- WHAT YOU WILL DO -
In the data below, the copy begins at the line containing "orange brick A5:C5" and runs through the last line; repeat those lines exactly, minus the pictures.

(Scene difference descriptions)
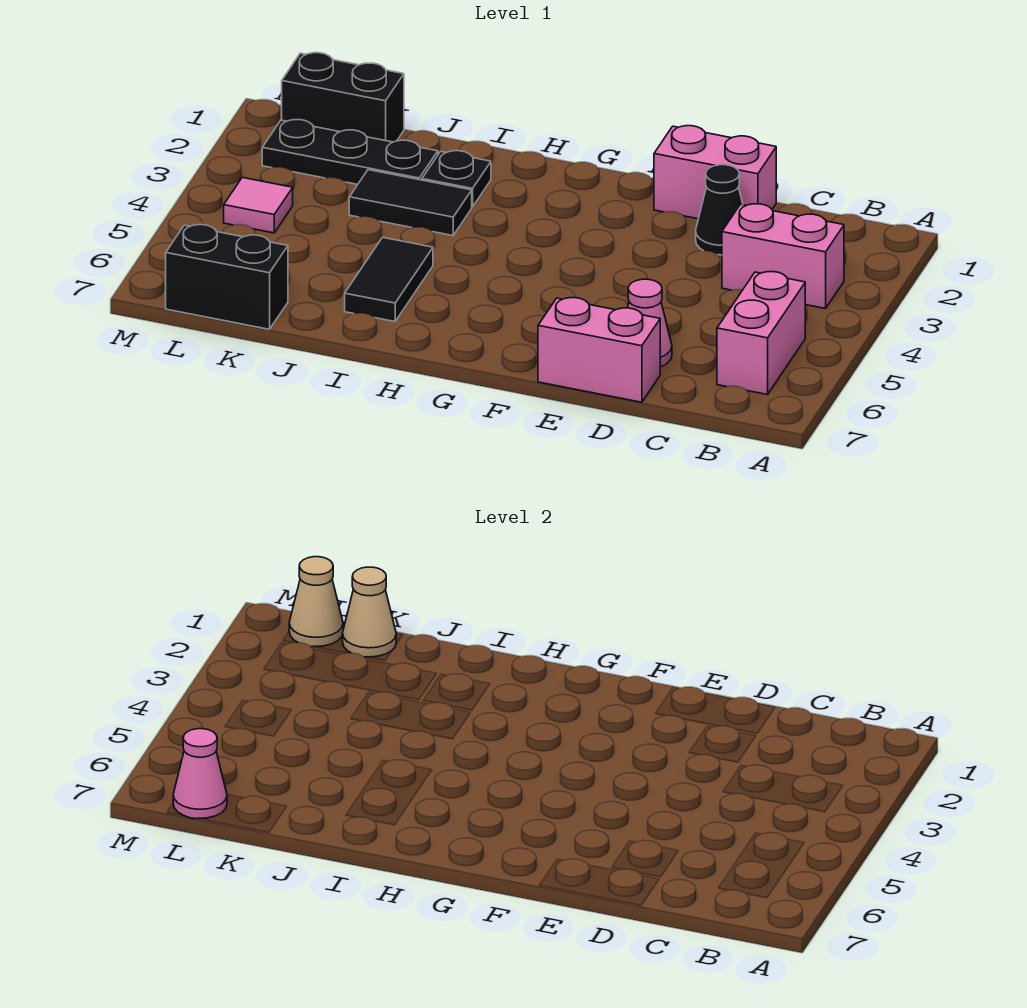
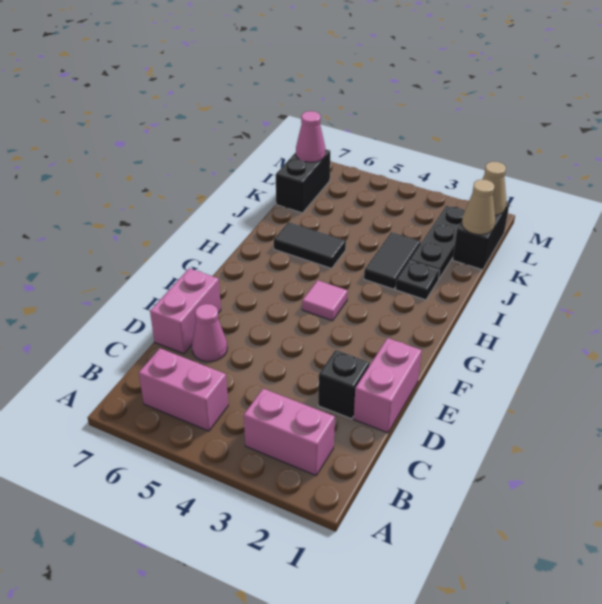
pink brick B3:C3 level 1 -> pink brick B2:B3 level 1
black cone D2 level 1 -> black brick D2 level 1
pink tile L4 level 1 -> pink tile G4 level 1

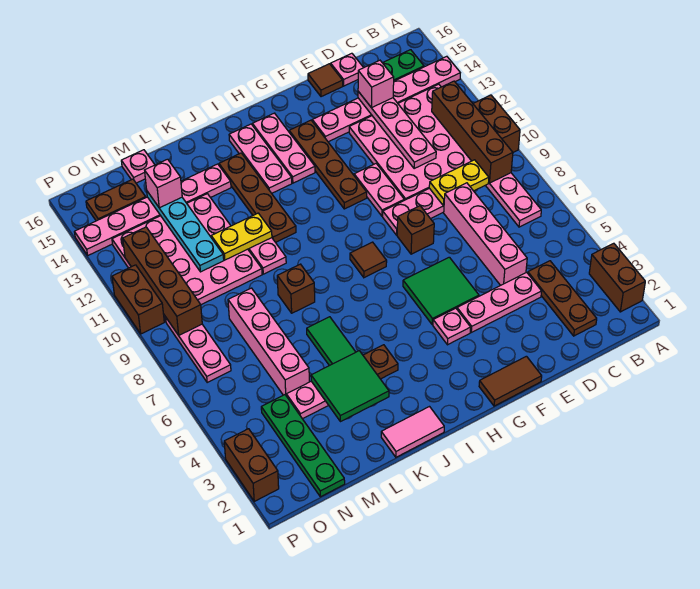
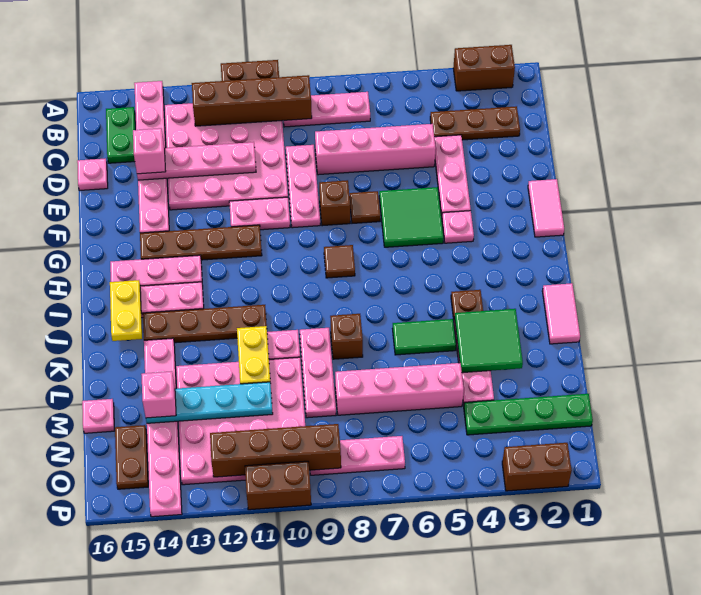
yellow plate C9:D9 level 2 -> yellow plate I15:J15 level 2
brown tile E16 level 1 -> brown tile F7 level 1
brown tile F1:G1 level 1 -> pink tile F1:G1 level 1
none -> pink plate K9:M9 level 1

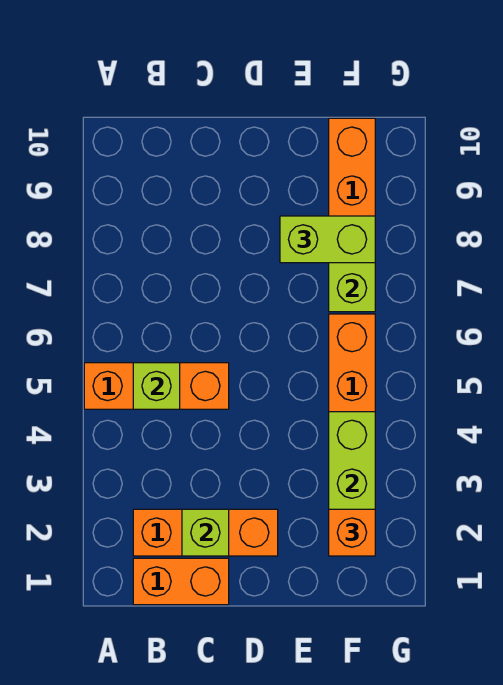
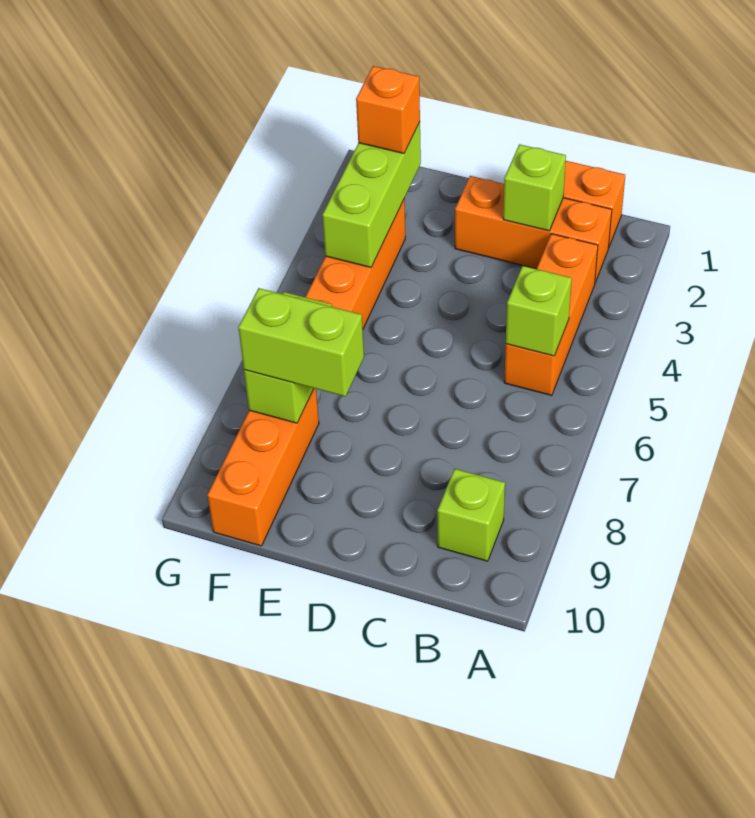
orange brick A5:C5 level 1 -> orange brick B3:B5 level 1
none -> lime brick B9 level 1

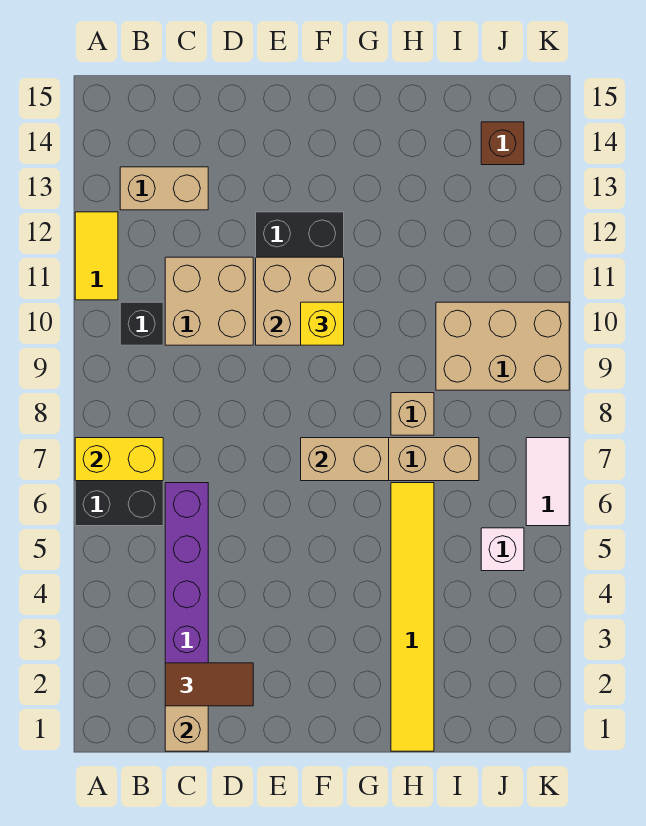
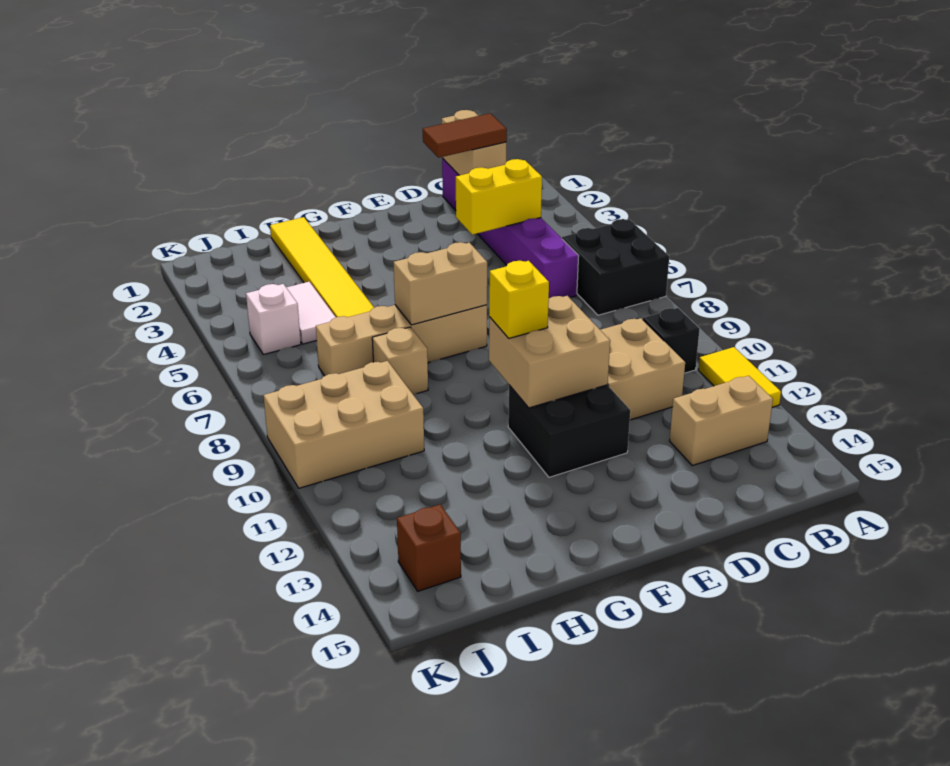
yellow brick A7:B7 level 2 -> yellow brick C4:D4 level 2
white tile K6:K7 level 1 -> white tile I4:I5 level 1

- ANSWER SPACE -
orange brick A5:C5 level 1 -> orange brick B3:B5 level 1
none -> lime brick B9 level 1

yellow brick A7:B7 level 2 -> yellow brick C4:D4 level 2
white tile K6:K7 level 1 -> white tile I4:I5 level 1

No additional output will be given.